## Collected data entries
——————
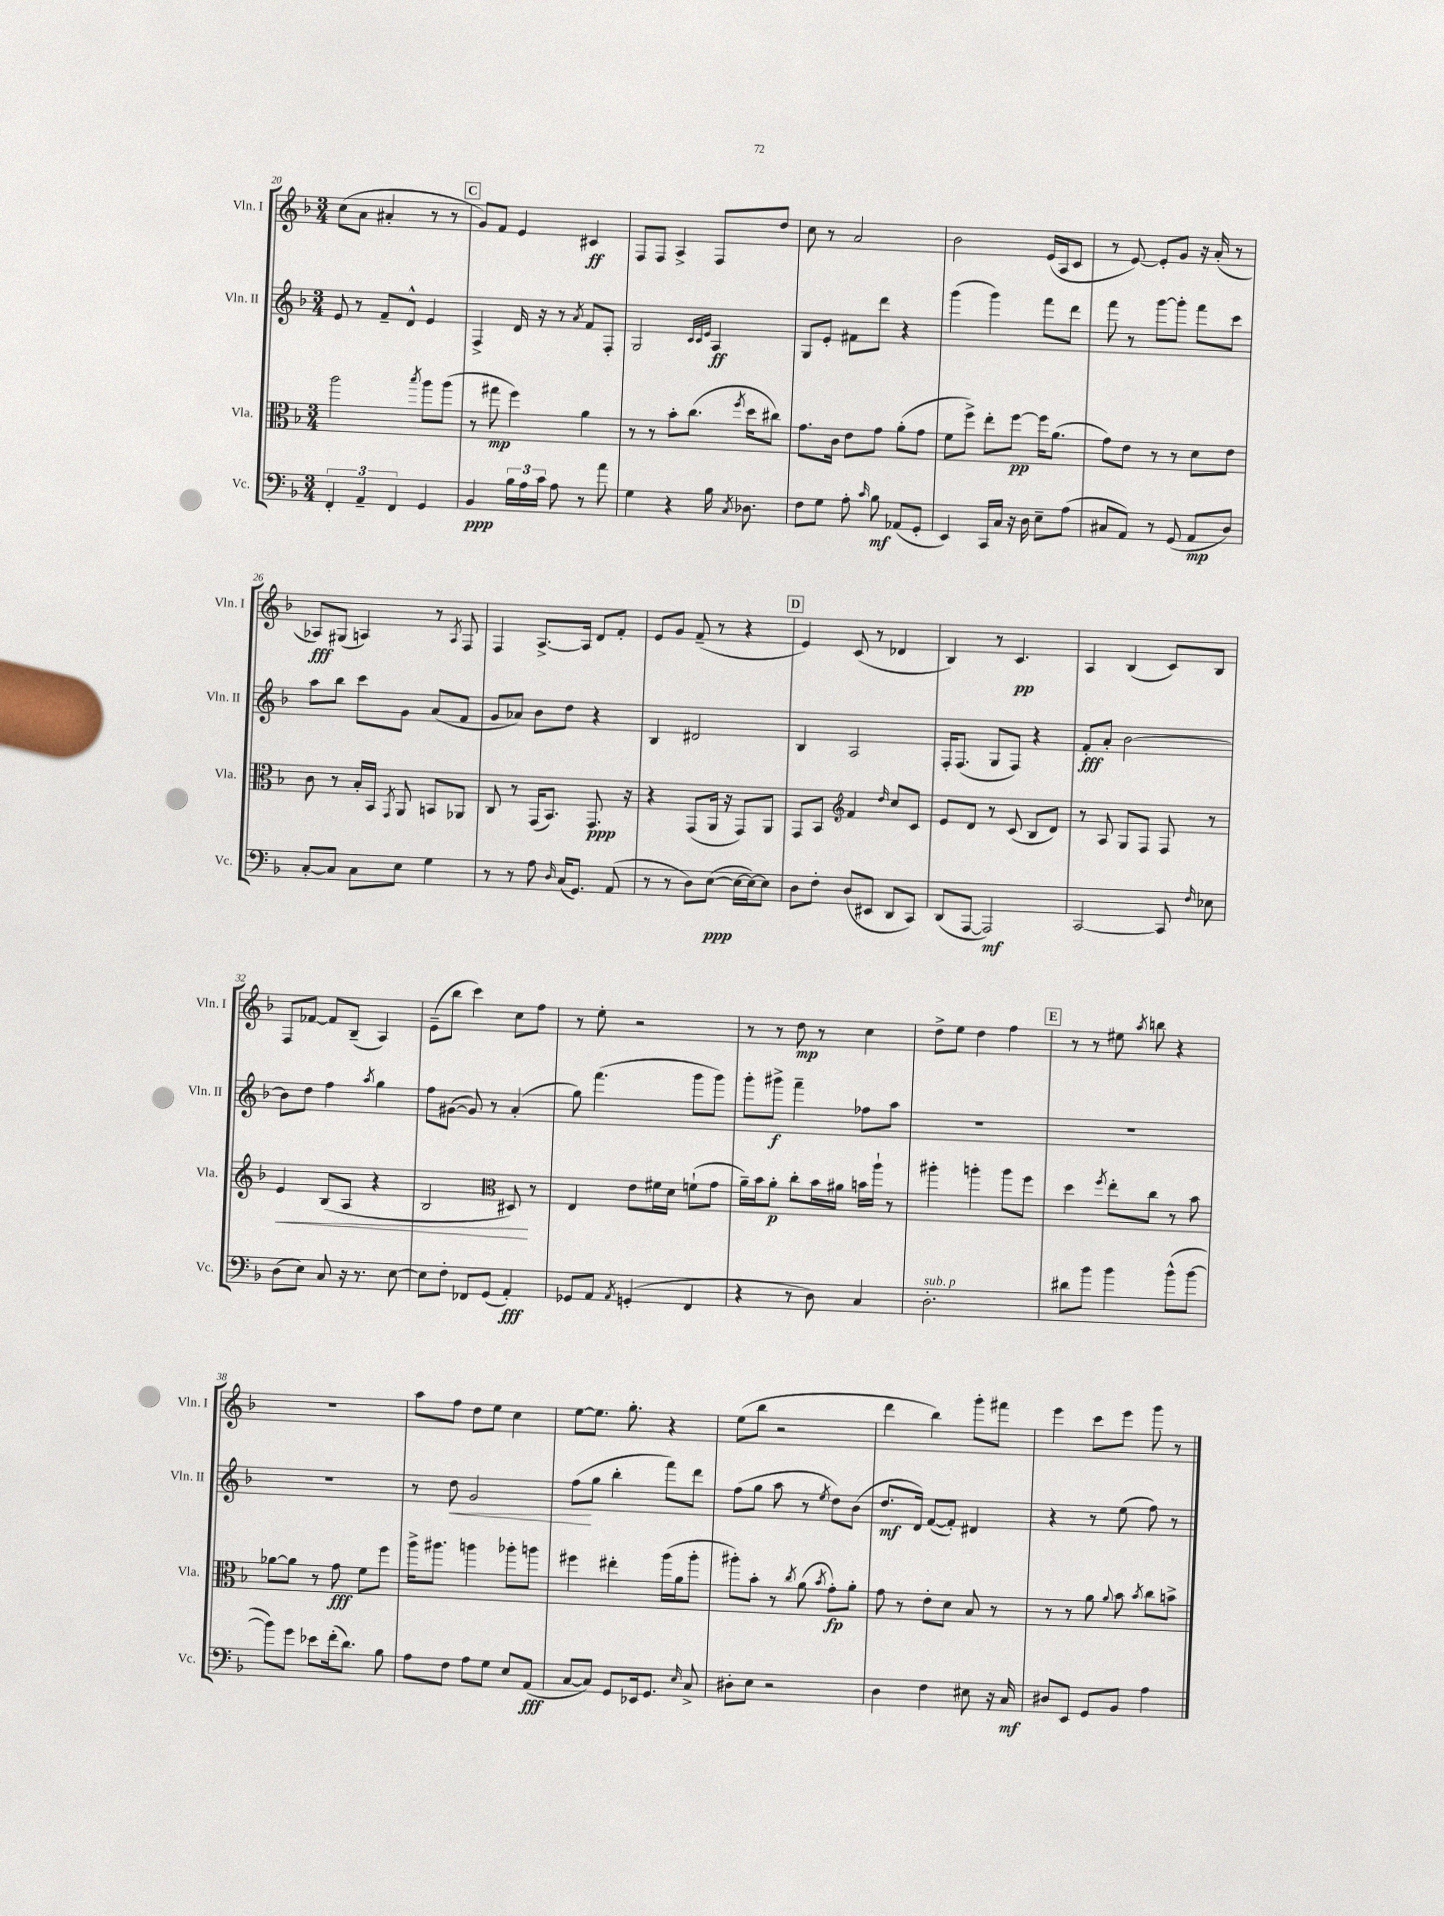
<<
\new StaffGroup <<
\new Staff = "s0" \with { instrumentName = "Vln. I" shortInstrumentName = "Vln. I" } {
    \clef treble \key f \major \numericTimeSignature \time 3/4
    \autoBeamOff c''8[( a'8] ais'4-. r8 r8 |
    \mark \markup { \box "C" } g'8[) f'8] e'4 cis'4\ff |
    f8[ f8] a4-> f8[ d''8] |
    c''8 r8 a'2 |
    bes'2 e'16[( a16 c'8] |
    r8 e'8~) e'8[-. g'8] r16 a'16-.( r8 |
    aes8[\fff) gis8]( a4) r8 \acciaccatura { a8 } f8 |
    f4 a8.[~-> a16] d'8[ f'8]-. |
    e'8[ g'8] f'8--( r8 r4 |
    \mark \markup { \box "D" } e'4) c'8( r8 des'4 |
    bes4) r8 c'4.\pp |
    a4 bes4( c'8[) bes8] |
    f8[ fes'8]~ fes'8[ bes8]--( a4) |
    e'8[--( bes''8] c'''4) c''8[ f''8] |
    r8 e''8-. r2 |
    r8 r8 d''8\mp r8 c''4 |
    d''8[-> e''8] d''4 f''4 |
    \mark \markup { \box "E" } r8 r8 eis''8 \acciaccatura { a''8 } b''8 r4 |
    R2. |
    a''8[ f''8] d''8[ e''8] c''4 |
    e''8[~ e''8.] g''8.-. r4 |
    e''8[( bes''8] r2 |
    d'''4 bes''4) g'''8[-. fis'''8] |
    e'''4 c'''8[ e'''8] g'''8 r8 \bar "|." |
}
\new Staff = "s1" \with { instrumentName = "Vln. II" shortInstrumentName = "Vln. II" } {
    \clef treble \key f \major \numericTimeSignature \time 3/4
    \autoBeamOff e'8 r8 f'8[-- d'8]-^ e'4 |
    \mark \markup { \box "C" } f4-> d'16 r16 r8 \acciaccatura { a'8 } f'8[ f8]-. |
    g2 \grace { c'32[ c'32 e'32] } a4\ff |
    g8[ e'8]-. fis'8[ d'''8] r4 |
    g'''4( g'''4) f'''8[ d'''8] |
    f'''8 r8 g'''8[~ g'''8]-. f'''8[ c'''8] |
    a''8[ bes''8] c'''8[ g'8] a'8[( f'8] |
    g'8[ aes'8]) bes'8[ d''8] r4 |
    bes4 dis'2 |
    \mark \markup { \box "D" } bes4 a2 |
    f16[-. f8.]( g8[ f8]) r4 |
    f'8[-.\fff a'8]-. bes'2~ |
    bes'8[ d''8] f''4 \acciaccatura { a''8 } g''4 |
    f''8[ gis'8]~( gis'8) r8 a'4-.( |
    g''8) f'''4.( g'''8[ g'''8]) |
    g'''8[-. gis'''8]->\f f'''4-- fes''8[ a''8] |
    R2. |
    \mark \markup { \box "E" } R2. |
    R2. |
    r8 d''8\< g'2 |
    f''8[\!( g''8] bes''4-. f'''8[) d'''8] |
    f''8[( g''8] a''8 r8 \acciaccatura { e''8 } d''8[) bes'8]( |
    d''8.[\mf d'16]) f'8[~( f'8]-.) dis'4 |
    r4 r8 e''8( f''8) r8 \bar "|." |
}
\new Staff = "s2" \with { instrumentName = "Vla." shortInstrumentName = "Vla." } {
    \clef alto \key f \major \numericTimeSignature \time 3/4
    \autoBeamOff a''2 \acciaccatura { bes''8 } a''8[ a''8]( |
    \mark \markup { \box "C" } r8 gis''8\mp f''4) a'4 |
    r8 r8 bes'8[-. c''8.]( \acciaccatura { f''8 } d''16[ cis''8]) |
    g'8.[ c'16] e'8[ g'8] a'8[-.( g'8] |
    f'8[ f''8]->) e''8[-. f''8]~\pp f''16[ a'8.]( |
    g'8[) e'8] r8 r8 d'8[ e'8] |
    c'8 r8 bes16[-. bes,16] \acciaccatura { g,8 } a,8 b,8[ aes,8] |
    c8 r8 g,16[( bes,8.]) g,8.\ppp r16 |
    r4 g,8[( a,16] r16 g,8[) a,8] |
    \mark \markup { \box "D" } g,8[ bes,8] \clef treble f'4 \grace { d''16 } c''8[ c'8] |
    e'8[ d'8] r8 c'8( bes8[ d'8]) |
    r8 a8 g8[ f8] f8 r8 |
    e'4\< bes8[( a8] r4 |
    bes2 \clef alto dis8\!) r8 |
    e4 e'8[ fis'16 d'16] f'8[-!( g'8] |
    a'16[--) bes'16 a'8]-.\p c''8[-. bes'16 ais'16] b'16[ a''16]-! r8 |
    ais''4-. a''4-. a''8[ f''8] |
    \mark \markup { \box "E" } d''4 \acciaccatura { f''8 } e''8[-. c''8] r8 bes'8 |
    aes'8[~ aes'8] r8 g'8\fff f'8[ f''8] |
    a''16[-> ais''8.] a''4 aes''8[-. a''8] |
    fis''4 eis''4-. a''16[( a'16 a''8]-. |
    ais''8[-.) bes'8]-. r8 \acciaccatura { c''8 } a'8( \acciaccatura { bes'8 } g'8[-.\fp) a'8]-. |
    g'8 r8 e'8[-. d'8] bes8 r8 |
    r8 r8 a'8 \appoggiatura { a'8 } bes'8 \acciaccatura { bes'8 } c''8[ b'8]-> \bar "|." |
}
\new Staff = "s3" \with { instrumentName = "Vc." shortInstrumentName = "Vc." } {
    \clef bass \key f \major \numericTimeSignature \time 3/4
    \autoBeamOff \tuplet 3/2 { f,4-. a,4-- f,4 } g,4 |
    \mark \markup { \box "C" } bes,4\ppp \tuplet 3/2 { bes16[ a16 c'16] } a8 r8 a'8 |
    g4 r4 bes16 \acciaccatura { c8 } des8. |
    f8[ g8] a8-. \grace { c'16 } bes8\mf aes,8[( g,8]-. |
    e,4) c,16[ c16] r16 d16 e8[-- a8]( |
    cis8[ a,8]) r8 g,8( a,8[\mp d8]) |
    c8[~-. c8] c8[ e8] g4 |
    r8 r8 a8 \grace { d16 } c16[( g,8.]) a,8( |
    r8 r8 d8[) e8]~\ppp( e16[~ e16~) e8] |
    \mark \markup { \box "D" } d8[ f8]-. d8[( eis,8] d,8[ c,8]) |
    d,8[( a,,8]~ a,,2\mf) |
    c,2~ c,8 \grace { f16 } ees8 |
    d8[( e8]) c8 r16 r8. e8~ |
    e8[ f8]-. fes,8[ g,8]( a,4-.\fff) |
    ges,8[ a,8] \acciaccatura { a,8 } g,4-.( f,4 |
    r4 r8 d8) c4 |
    d2.-.^\markup { \italic "sub. p" } |
    \mark \markup { \box "E" } dis'8[ bes'8] bes'4 bes'8[-^( bes'8]~ |
    bes'8[) g'8] ees'8[ f'16-.( d'8.]) bes8 |
    a8[ f8] a8[ g8] e8[ a,8]\fff( |
    c8[~ c8]) g,8[ ees,16 g,8.] \grace { e16 } c8-> |
    dis8[-. e8] r2 |
    d4 f4 eis8 r16 c16\mf |
    dis8[ e,8] g,8[ bes,8] a4 \bar "|." |
}
>>
>>
\layout { \context { \Score currentBarNumber = #20 } }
——————
## What is asked
Repeat every line of the data above word for word, leaving out the pictures.

## Exercise answer
<<
\new StaffGroup <<
\new Staff = "s0" \with { instrumentName = "Vln. I" shortInstrumentName = "Vln. I" } {
    \clef treble \key f \major \numericTimeSignature \time 3/4
    \autoBeamOff c''8[( a'8] ais'4-. r8 r8 |
    \mark \markup { \box "C" } g'8[) f'8] e'4 cis'4\ff |
    f8[ f8] a4-> f8[ d''8] |
    c''8 r8 a'2 |
    bes'2 e'16[( a16 c'8] |
    r8 e'8~) e'8[-. g'8] r16 a'16-.( r8 |
    aes8[\fff) gis8]( a4) r8 \acciaccatura { a8 } f8 |
    f4 a8.[~-> a16] d'8[ f'8]-. |
    e'8[ g'8] f'8--( r8 r4 |
    \mark \markup { \box "D" } e'4) c'8( r8 des'4 |
    bes4) r8 c'4.\pp |
    a4 bes4( c'8[) bes8] |
    f8[ fes'8]~ fes'8[ bes8]--( a4) |
    e'8[--( bes''8] c'''4) c''8[ f''8] |
    r8 e''8-. r2 |
    r8 r8 d''8\mp r8 c''4 |
    d''8[-> e''8] d''4 f''4 |
    \mark \markup { \box "E" } r8 r8 eis''8 \acciaccatura { a''8 } b''8 r4 |
    R2. |
    a''8[ f''8] d''8[ e''8] c''4 |
    e''8[~ e''8.] g''8.-. r4 |
    e''8[( bes''8] r2 |
    d'''4 bes''4) g'''8[-. fis'''8] |
    e'''4 c'''8[ e'''8] g'''8 r8 \bar "|." |
}
\new Staff = "s1" \with { instrumentName = "Vln. II" shortInstrumentName = "Vln. II" } {
    \clef treble \key f \major \numericTimeSignature \time 3/4
    \autoBeamOff e'8 r8 f'8[-- d'8]-^ e'4 |
    \mark \markup { \box "C" } f4-> d'16 r16 r8 \acciaccatura { a'8 } f'8[ f8]-. |
    g2 \grace { c'32[ c'32 e'32] } a4\ff |
    g8[ e'8]-. fis'8[ d'''8] r4 |
    g'''4( g'''4) f'''8[ d'''8] |
    f'''8 r8 g'''8[~ g'''8]-. f'''8[ c'''8] |
    a''8[ bes''8] c'''8[ g'8] a'8[( f'8] |
    g'8[ aes'8]) bes'8[ d''8] r4 |
    bes4 dis'2 |
    \mark \markup { \box "D" } bes4 a2 |
    f16[-. f8.]( g8[ f8]) r4 |
    f'8[-.\fff a'8]-. bes'2~ |
    bes'8[ d''8] f''4 \acciaccatura { a''8 } g''4 |
    f''8[ gis'8]~( gis'8) r8 a'4-.( |
    g''8) f'''4.( g'''8[ g'''8]) |
    g'''8[-. gis'''8]->\f f'''4-- fes''8[ a''8] |
    R2. |
    \mark \markup { \box "E" } R2. |
    R2. |
    r8 d''8\< g'2 |
    f''8[\!( g''8] bes''4-. f'''8[) d'''8] |
    f''8[( g''8] a''8 r8 \acciaccatura { e''8 } d''8[) bes'8]( |
    d''8.[\mf d'16]) f'8[~( f'8]-.) dis'4 |
    r4 r8 e''8( f''8) r8 \bar "|." |
}
\new Staff = "s2" \with { instrumentName = "Vla." shortInstrumentName = "Vla." } {
    \clef alto \key f \major \numericTimeSignature \time 3/4
    \autoBeamOff a''2 \acciaccatura { bes''8 } a''8[ a''8]( |
    \mark \markup { \box "C" } r8 gis''8\mp f''4) a'4 |
    r8 r8 bes'8[-. c''8.]( \acciaccatura { f''8 } d''16[ cis''8]) |
    g'8.[ c'16] e'8[ g'8] a'8[-.( g'8] |
    f'8[ f''8]->) e''8[-. f''8]~\pp f''16[ a'8.]( |
    g'8[) e'8] r8 r8 d'8[ e'8] |
    c'8 r8 bes16[-. bes,16] \acciaccatura { g,8 } a,8 b,8[ aes,8] |
    c8 r8 g,16[( bes,8.]) g,8.\ppp r16 |
    r4 g,8[( a,16] r16 g,8[) a,8] |
    \mark \markup { \box "D" } g,8[ bes,8] \clef treble f'4 \grace { d''16 } c''8[ c'8] |
    e'8[ d'8] r8 c'8( bes8[ d'8]) |
    r8 a8 g8[ f8] f8 r8 |
    e'4\< bes8[( a8] r4 |
    bes2 \clef alto dis8\!) r8 |
    e4 e'8[ fis'16 d'16] f'8[-!( g'8] |
    a'16[--) bes'16 a'8]-.\p c''8[-. bes'16 ais'16] b'16[ a''16]-! r8 |
    ais''4-. a''4-. a''8[ f''8] |
    \mark \markup { \box "E" } d''4 \acciaccatura { f''8 } e''8[-. c''8] r8 bes'8 |
    aes'8[~ aes'8] r8 g'8\fff f'8[ f''8] |
    a''16[-> ais''8.] a''4 aes''8[-. a''8] |
    fis''4 eis''4-. a''16[( a'16 a''8]-. |
    ais''8[-.) bes'8]-. r8 \acciaccatura { c''8 } a'8( \acciaccatura { bes'8 } g'8[-.\fp) a'8]-. |
    g'8 r8 e'8[-. d'8] bes8 r8 |
    r8 r8 a'8 \appoggiatura { a'8 } bes'8 \acciaccatura { bes'8 } c''8[ b'8]-> \bar "|." |
}
\new Staff = "s3" \with { instrumentName = "Vc." shortInstrumentName = "Vc." } {
    \clef bass \key f \major \numericTimeSignature \time 3/4
    \autoBeamOff \tuplet 3/2 { f,4-. a,4-- f,4 } g,4 |
    \mark \markup { \box "C" } bes,4\ppp \tuplet 3/2 { bes16[ a16 c'16] } a8 r8 a'8 |
    g4 r4 bes16 \acciaccatura { c8 } des8. |
    f8[ g8] a8-. \grace { c'16 } bes8\mf aes,8[( g,8]-. |
    e,4) c,16[ c16] r16 d16 e8[-- a8]( |
    cis8[ a,8]) r8 g,8( a,8[\mp d8]) |
    c8[~-. c8] c8[ e8] g4 |
    r8 r8 a8 \grace { d16 } c16[( g,8.]) a,8( |
    r8 r8 d8[) e8]~\ppp( e16[~ e16~) e8] |
    \mark \markup { \box "D" } d8[ f8]-. d8[( eis,8] d,8[ c,8]) |
    d,8[( a,,8]~ a,,2\mf) |
    c,2~ c,8 \grace { f16 } ees8 |
    d8[( e8]) c8 r16 r8. e8~ |
    e8[ f8]-. fes,8[ g,8]( a,4-.\fff) |
    ges,8[ a,8] \acciaccatura { a,8 } g,4-.( f,4 |
    r4 r8 d8) c4 |
    d2.-.^\markup { \italic "sub. p" } |
    \mark \markup { \box "E" } dis'8[ bes'8] bes'4 bes'8[-^( bes'8]~ |
    bes'8[) g'8] ees'8[ f'16-.( d'8.]) bes8 |
    a8[ f8] a8[ g8] e8[ a,8]\fff( |
    c8[~ c8]) g,8[ ees,16 g,8.] \grace { e16 } c8-> |
    dis8[-. e8] r2 |
    d4 f4 eis8 r16 c16\mf |
    dis8[ e,8] g,8[ bes,8] a4 \bar "|." |
}
>>
>>
\layout { \context { \Score currentBarNumber = #20 } }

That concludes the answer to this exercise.